> [About this task] Nothing outside the range is wanted. Repeat exactly the lines below from the one with "black donut (494, 394)" through the one with "red headphones (262, 252)".

++++ Study material ++++

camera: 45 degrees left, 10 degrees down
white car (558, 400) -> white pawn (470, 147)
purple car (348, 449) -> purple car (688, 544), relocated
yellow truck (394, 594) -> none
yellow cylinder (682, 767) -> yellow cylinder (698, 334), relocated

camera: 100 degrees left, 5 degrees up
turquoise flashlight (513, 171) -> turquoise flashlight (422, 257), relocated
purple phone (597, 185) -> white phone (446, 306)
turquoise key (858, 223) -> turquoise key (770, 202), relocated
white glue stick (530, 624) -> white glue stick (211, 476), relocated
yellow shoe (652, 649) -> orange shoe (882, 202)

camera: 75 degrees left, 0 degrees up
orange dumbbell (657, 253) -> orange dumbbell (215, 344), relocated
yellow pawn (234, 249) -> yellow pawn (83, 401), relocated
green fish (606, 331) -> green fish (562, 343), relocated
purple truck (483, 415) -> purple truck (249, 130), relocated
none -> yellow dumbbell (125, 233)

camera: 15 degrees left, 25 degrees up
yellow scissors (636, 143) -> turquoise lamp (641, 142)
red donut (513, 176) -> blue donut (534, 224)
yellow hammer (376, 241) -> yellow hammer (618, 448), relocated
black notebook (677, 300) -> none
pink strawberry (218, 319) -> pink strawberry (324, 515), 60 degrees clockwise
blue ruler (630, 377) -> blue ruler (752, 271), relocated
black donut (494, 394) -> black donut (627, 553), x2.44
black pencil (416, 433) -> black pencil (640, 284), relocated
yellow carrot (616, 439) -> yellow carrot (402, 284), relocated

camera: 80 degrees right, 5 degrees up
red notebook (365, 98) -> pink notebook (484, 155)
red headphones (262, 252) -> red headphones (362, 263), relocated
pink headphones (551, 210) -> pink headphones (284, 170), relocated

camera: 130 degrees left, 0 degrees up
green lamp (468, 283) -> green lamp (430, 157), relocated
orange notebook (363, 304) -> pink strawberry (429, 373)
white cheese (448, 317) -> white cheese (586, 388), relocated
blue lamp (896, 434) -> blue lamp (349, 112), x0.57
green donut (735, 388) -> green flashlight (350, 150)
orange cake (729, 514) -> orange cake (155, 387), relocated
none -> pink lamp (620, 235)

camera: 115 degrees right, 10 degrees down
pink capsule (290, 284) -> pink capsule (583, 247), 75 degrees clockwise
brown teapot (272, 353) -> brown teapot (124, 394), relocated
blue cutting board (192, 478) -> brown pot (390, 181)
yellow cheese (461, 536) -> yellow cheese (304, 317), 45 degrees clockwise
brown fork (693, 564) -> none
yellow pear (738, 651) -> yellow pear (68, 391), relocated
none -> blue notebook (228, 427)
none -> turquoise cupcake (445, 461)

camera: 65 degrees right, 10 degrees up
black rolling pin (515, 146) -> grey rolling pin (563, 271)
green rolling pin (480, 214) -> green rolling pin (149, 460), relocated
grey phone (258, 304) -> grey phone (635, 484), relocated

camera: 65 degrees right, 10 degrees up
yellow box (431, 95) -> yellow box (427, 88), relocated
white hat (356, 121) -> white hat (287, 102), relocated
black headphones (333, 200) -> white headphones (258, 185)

++++

> [Answer section]
black donut (494, 394) -> black donut (627, 553), x2.44
black pencil (416, 433) -> black pencil (640, 284), relocated
yellow carrot (616, 439) -> yellow carrot (402, 284), relocated

camera: 80 degrees right, 5 degrees up
red notebook (365, 98) -> pink notebook (484, 155)
red headphones (262, 252) -> red headphones (362, 263), relocated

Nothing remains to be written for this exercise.